§ Required work
For the material below, output exactly the span from the line with "R2: none -> 910k (EXP2, VDD)" to the line with "C103: 10nF (+5V, GND) -> none", including both, and nothing besides.

-------------------------

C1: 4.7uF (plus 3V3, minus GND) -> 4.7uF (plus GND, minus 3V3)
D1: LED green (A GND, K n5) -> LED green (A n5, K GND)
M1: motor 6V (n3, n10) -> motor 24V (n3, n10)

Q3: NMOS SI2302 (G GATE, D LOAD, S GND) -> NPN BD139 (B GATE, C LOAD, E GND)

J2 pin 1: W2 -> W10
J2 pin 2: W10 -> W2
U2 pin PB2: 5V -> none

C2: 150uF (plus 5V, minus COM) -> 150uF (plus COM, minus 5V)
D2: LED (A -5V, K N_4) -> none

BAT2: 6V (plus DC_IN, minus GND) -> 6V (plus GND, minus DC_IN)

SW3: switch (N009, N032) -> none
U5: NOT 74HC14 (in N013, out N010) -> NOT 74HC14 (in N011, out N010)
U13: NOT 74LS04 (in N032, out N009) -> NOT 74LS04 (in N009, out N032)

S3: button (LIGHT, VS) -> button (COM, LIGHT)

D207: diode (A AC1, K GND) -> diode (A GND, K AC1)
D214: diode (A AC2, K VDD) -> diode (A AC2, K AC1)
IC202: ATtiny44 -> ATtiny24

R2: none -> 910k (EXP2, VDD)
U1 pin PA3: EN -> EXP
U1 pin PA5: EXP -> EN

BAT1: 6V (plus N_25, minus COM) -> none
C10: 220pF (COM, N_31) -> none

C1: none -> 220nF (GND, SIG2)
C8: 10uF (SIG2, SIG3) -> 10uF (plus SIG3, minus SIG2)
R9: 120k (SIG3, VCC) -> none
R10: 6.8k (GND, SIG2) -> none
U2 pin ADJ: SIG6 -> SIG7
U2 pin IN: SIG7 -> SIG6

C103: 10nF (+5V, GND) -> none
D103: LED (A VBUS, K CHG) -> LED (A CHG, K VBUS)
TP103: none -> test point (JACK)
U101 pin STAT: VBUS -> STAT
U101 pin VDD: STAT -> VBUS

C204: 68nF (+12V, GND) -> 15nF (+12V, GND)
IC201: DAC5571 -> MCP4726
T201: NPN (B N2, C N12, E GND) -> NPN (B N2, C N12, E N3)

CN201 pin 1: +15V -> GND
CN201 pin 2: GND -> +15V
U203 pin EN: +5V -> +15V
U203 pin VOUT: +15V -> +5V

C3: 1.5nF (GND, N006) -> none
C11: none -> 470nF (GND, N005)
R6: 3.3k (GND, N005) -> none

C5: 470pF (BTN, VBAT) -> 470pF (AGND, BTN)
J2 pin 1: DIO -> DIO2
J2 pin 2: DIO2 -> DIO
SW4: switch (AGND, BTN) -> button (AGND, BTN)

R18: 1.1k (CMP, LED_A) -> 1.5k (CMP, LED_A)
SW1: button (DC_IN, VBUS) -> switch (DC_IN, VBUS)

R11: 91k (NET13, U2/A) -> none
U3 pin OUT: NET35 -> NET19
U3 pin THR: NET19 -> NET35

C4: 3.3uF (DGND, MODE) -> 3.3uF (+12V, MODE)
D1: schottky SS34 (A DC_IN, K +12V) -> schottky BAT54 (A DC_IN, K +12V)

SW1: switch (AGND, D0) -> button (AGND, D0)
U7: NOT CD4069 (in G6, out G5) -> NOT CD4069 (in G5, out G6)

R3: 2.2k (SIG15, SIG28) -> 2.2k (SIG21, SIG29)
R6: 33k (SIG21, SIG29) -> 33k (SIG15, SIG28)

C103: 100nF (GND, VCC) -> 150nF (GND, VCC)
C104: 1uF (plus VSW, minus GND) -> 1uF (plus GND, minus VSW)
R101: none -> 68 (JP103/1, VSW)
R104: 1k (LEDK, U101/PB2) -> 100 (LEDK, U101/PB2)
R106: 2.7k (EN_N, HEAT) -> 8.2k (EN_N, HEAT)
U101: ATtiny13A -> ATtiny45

-------------------------

§ Solution for this problem
R2: none -> 910k (EXP2, VDD)
U1 pin PA3: EN -> EXP
U1 pin PA5: EXP -> EN

BAT1: 6V (plus N_25, minus COM) -> none
C10: 220pF (COM, N_31) -> none

C1: none -> 220nF (GND, SIG2)
C8: 10uF (SIG2, SIG3) -> 10uF (plus SIG3, minus SIG2)
R9: 120k (SIG3, VCC) -> none
R10: 6.8k (GND, SIG2) -> none
U2 pin ADJ: SIG6 -> SIG7
U2 pin IN: SIG7 -> SIG6

C103: 10nF (+5V, GND) -> none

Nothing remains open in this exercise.